→ Information
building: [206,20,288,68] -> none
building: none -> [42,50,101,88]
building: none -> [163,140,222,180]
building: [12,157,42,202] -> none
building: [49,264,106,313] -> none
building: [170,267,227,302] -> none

→ To-do item
For this exercise, repeat each line of the listing exactly.

→ Response
building: [206,20,288,68] -> none
building: none -> [42,50,101,88]
building: none -> [163,140,222,180]
building: [12,157,42,202] -> none
building: [49,264,106,313] -> none
building: [170,267,227,302] -> none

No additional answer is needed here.